> [Before-and-after change records]
========================

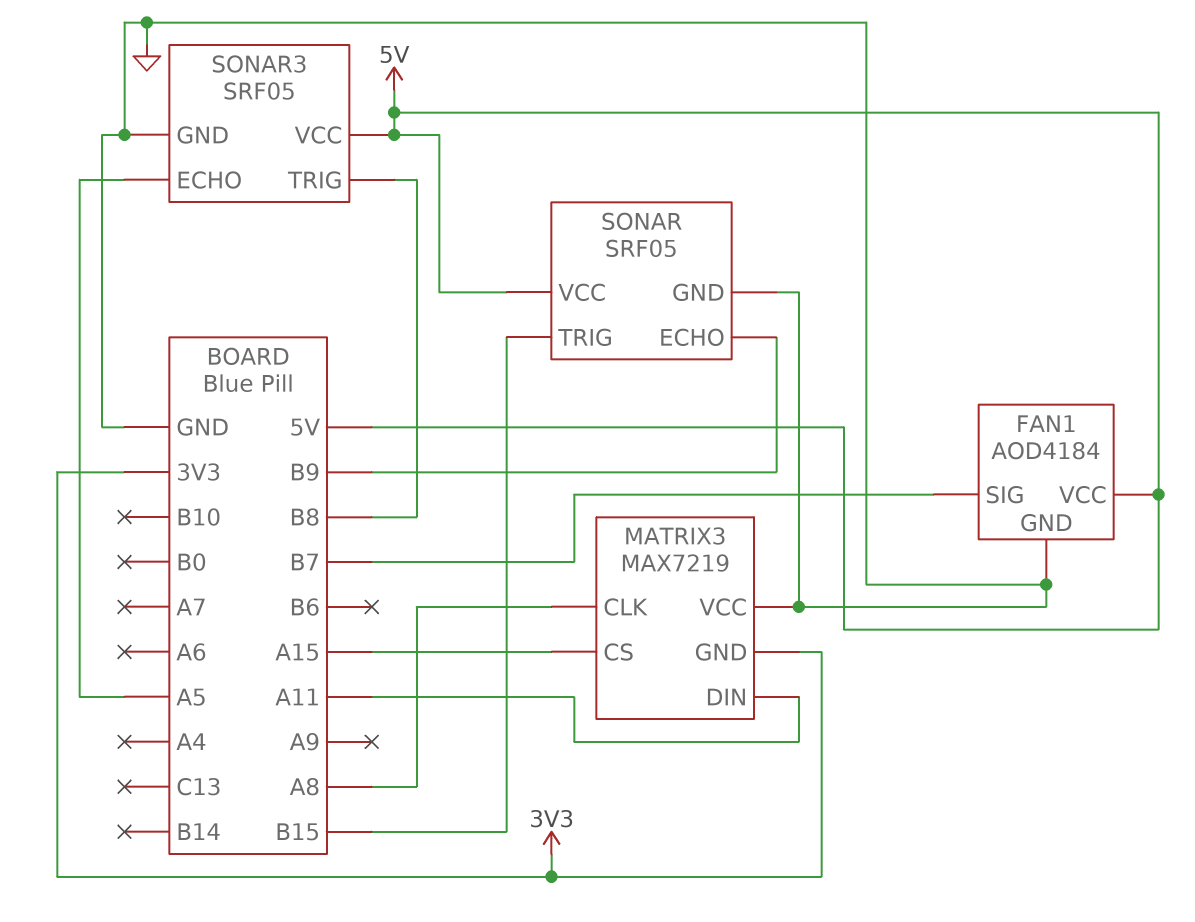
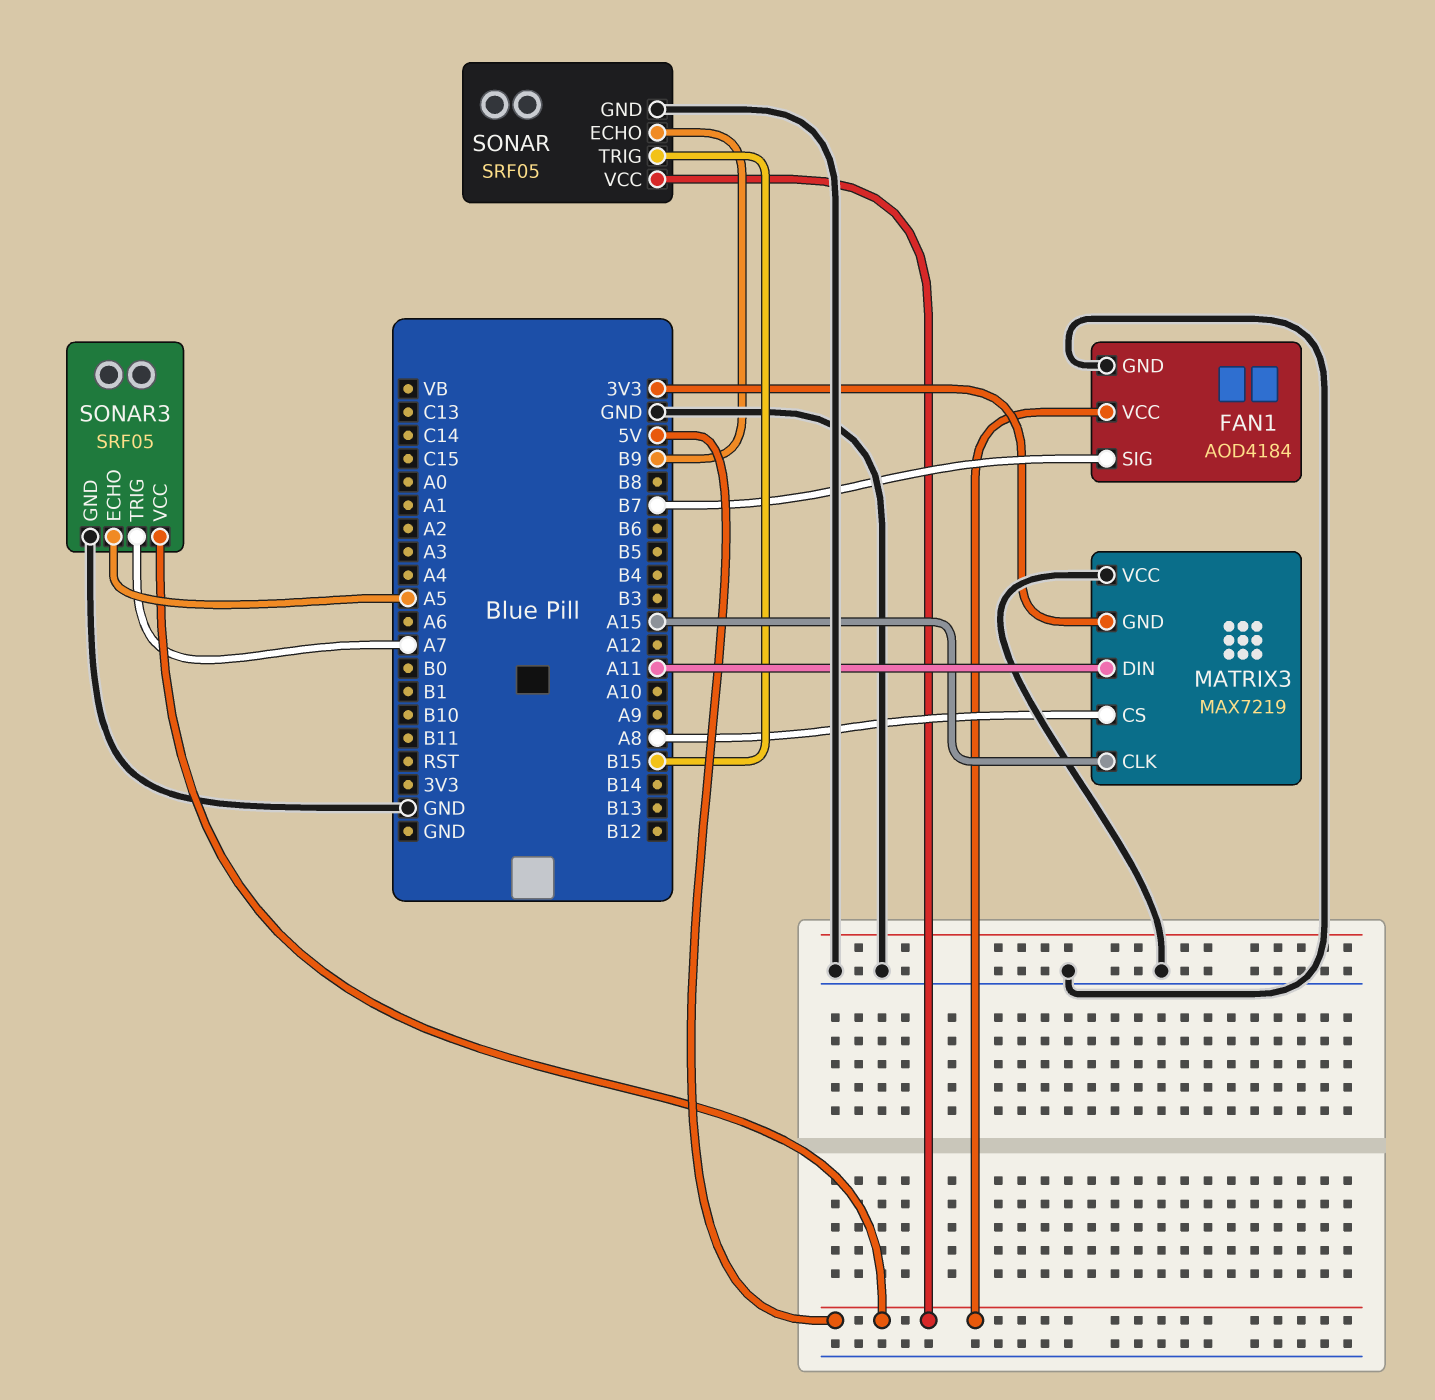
MATRIX3 pin CLK: A8 -> A15
MATRIX3 pin CS: A15 -> A8
SONAR3 pin TRIG: B8 -> A7

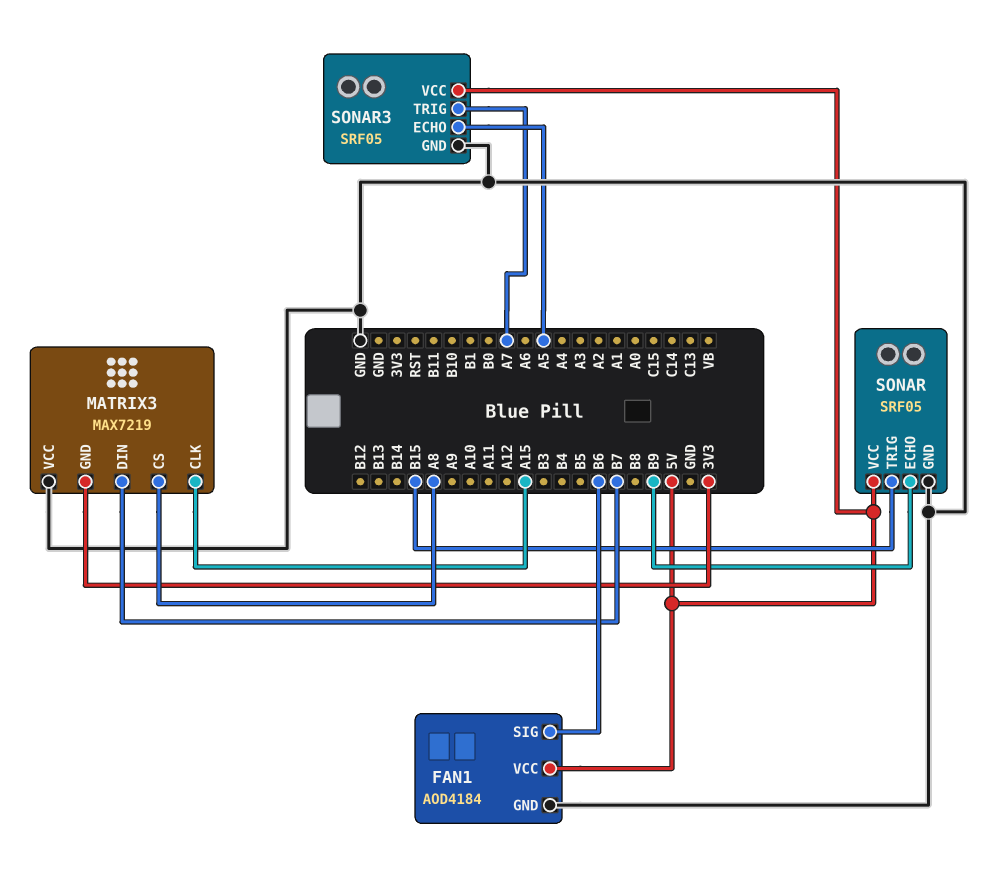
FAN1 pin SIG: B7 -> B6
MATRIX3 pin DIN: A11 -> B7

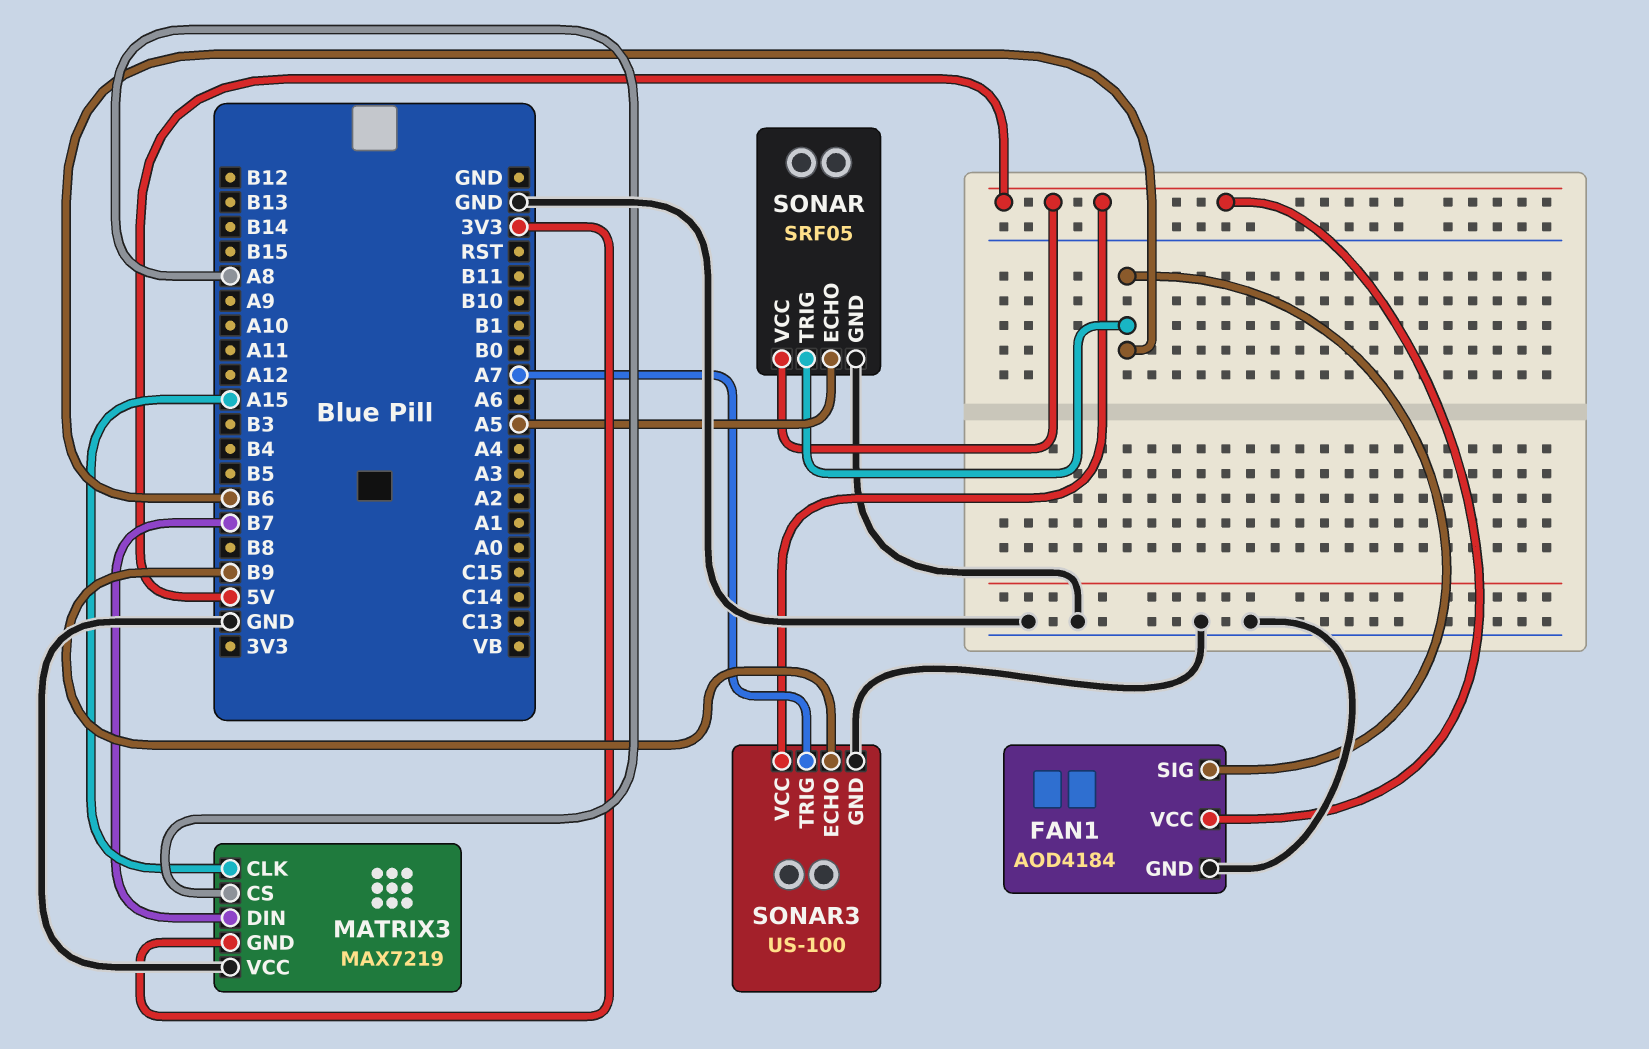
SONAR pin ECHO: B9 -> A5
SONAR pin TRIG: B15 -> B6
SONAR3: SRF05 -> US-100
SONAR3 pin ECHO: A5 -> B9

========================

> [EXERCISE]
Please output every record above exactly. Leave the pictures out.

> [SOLUTION FOR THIS PROBLEM]
MATRIX3 pin CLK: A8 -> A15
MATRIX3 pin CS: A15 -> A8
SONAR3 pin TRIG: B8 -> A7

FAN1 pin SIG: B7 -> B6
MATRIX3 pin DIN: A11 -> B7

SONAR pin ECHO: B9 -> A5
SONAR pin TRIG: B15 -> B6
SONAR3: SRF05 -> US-100
SONAR3 pin ECHO: A5 -> B9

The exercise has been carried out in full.